Every line of the entries below that includes "none" belongs in the answer, copied as written.

(Items from a dataset)
========

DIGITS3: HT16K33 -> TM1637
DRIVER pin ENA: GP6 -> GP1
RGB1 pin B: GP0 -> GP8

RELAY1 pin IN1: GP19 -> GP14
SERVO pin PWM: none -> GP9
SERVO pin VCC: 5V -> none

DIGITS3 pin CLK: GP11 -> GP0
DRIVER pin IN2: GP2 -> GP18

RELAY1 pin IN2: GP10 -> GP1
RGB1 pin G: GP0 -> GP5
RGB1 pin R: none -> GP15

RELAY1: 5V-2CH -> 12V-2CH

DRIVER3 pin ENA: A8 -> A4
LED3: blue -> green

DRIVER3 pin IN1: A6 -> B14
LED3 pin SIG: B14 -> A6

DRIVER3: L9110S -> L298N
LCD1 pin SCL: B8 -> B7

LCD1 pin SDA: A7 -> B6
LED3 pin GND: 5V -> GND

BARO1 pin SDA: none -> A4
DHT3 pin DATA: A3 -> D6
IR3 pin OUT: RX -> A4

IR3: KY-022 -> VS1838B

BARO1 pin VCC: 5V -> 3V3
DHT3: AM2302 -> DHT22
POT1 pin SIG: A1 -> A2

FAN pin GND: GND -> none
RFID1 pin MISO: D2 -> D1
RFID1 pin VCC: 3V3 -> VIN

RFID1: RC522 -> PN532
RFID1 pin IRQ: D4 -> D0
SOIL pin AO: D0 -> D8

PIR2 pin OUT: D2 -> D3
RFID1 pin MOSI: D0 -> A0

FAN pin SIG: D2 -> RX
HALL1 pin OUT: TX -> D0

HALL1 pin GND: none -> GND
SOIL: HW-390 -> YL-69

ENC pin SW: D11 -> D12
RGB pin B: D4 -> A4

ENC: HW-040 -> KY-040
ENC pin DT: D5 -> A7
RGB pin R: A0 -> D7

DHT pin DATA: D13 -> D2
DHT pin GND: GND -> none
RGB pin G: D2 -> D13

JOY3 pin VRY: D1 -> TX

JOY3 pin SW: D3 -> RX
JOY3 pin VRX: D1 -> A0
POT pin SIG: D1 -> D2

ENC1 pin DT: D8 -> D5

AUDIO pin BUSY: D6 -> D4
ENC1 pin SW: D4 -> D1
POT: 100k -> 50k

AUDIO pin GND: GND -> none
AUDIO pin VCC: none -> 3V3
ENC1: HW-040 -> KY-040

========

EXERCISE ANSWER:
SERVO pin PWM: none -> GP9
SERVO pin VCC: 5V -> none
RGB1 pin R: none -> GP15
BARO1 pin SDA: none -> A4
FAN pin GND: GND -> none
HALL1 pin GND: none -> GND
DHT pin GND: GND -> none
AUDIO pin GND: GND -> none
AUDIO pin VCC: none -> 3V3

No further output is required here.